_TRY IT_: Return the listing exactly. Keep no pictures.

----------

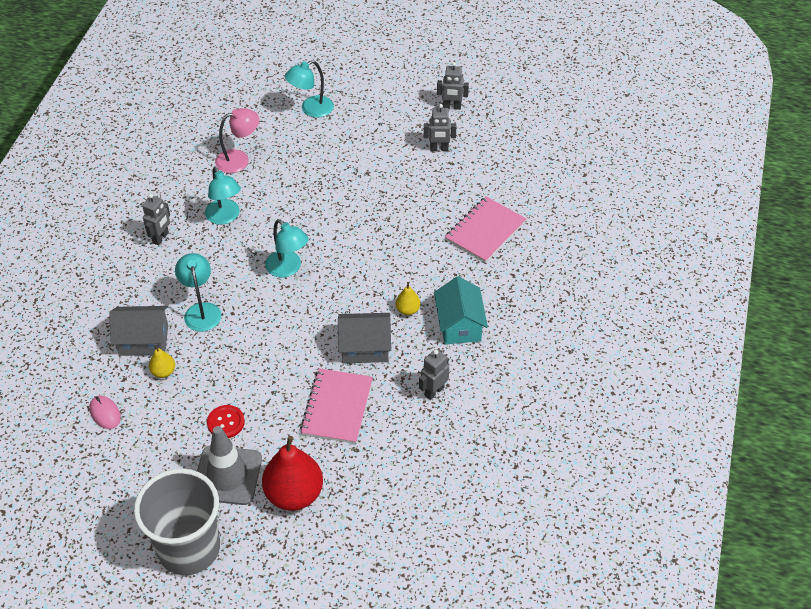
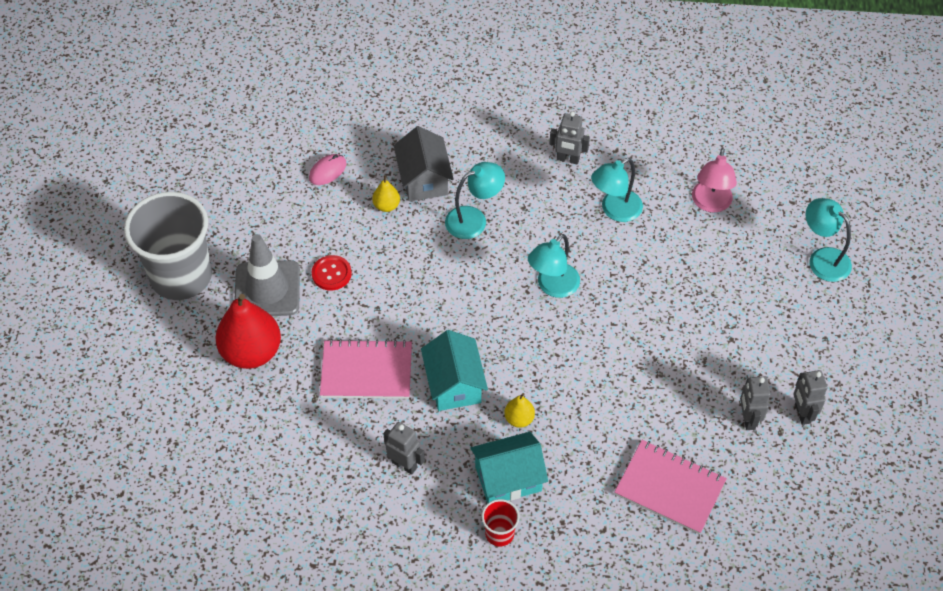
camera: 80 degrees right, 5 degrees up
pink lamp [215,108,259,173] -> pink lamp turned 45 degrees clockwise [692,148,737,213]
grey house [338,313,391,363] -> turquoise house [421,330,488,411]
grey robot [437,62,469,110] -> grey robot moved to [740,377,770,430]
none -> red cup [482,499,520,546]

----------

_ANSWER_:
camera: 80 degrees right, 5 degrees up
pink lamp [215,108,259,173] -> pink lamp turned 45 degrees clockwise [692,148,737,213]
grey house [338,313,391,363] -> turquoise house [421,330,488,411]
grey robot [437,62,469,110] -> grey robot moved to [740,377,770,430]
none -> red cup [482,499,520,546]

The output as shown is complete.